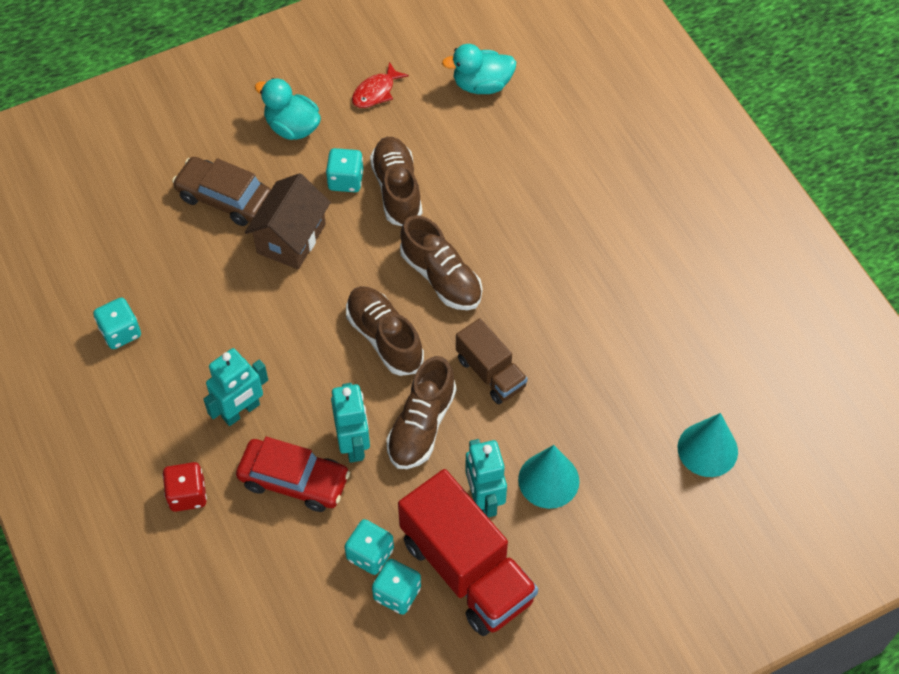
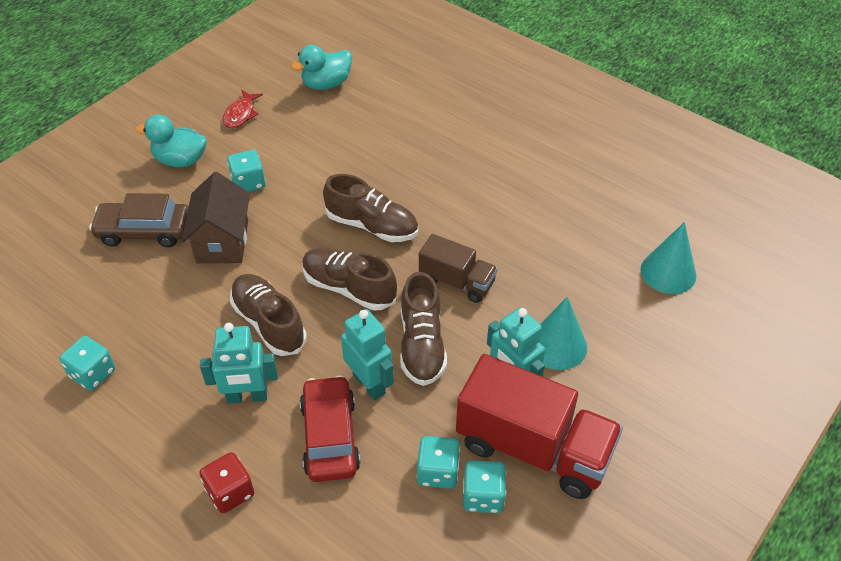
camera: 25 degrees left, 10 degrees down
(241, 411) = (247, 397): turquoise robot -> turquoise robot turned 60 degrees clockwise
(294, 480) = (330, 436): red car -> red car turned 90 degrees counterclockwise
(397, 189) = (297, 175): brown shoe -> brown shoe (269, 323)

• **Work to be completed**: Take the lines from the start of the listing above through the line with "(294, 480) = (330, 436): red", both ends included, and copy them exactly, leaving the pictures behind.

• **Solution to this problem**:
camera: 25 degrees left, 10 degrees down
(241, 411) = (247, 397): turquoise robot -> turquoise robot turned 60 degrees clockwise
(294, 480) = (330, 436): red car -> red car turned 90 degrees counterclockwise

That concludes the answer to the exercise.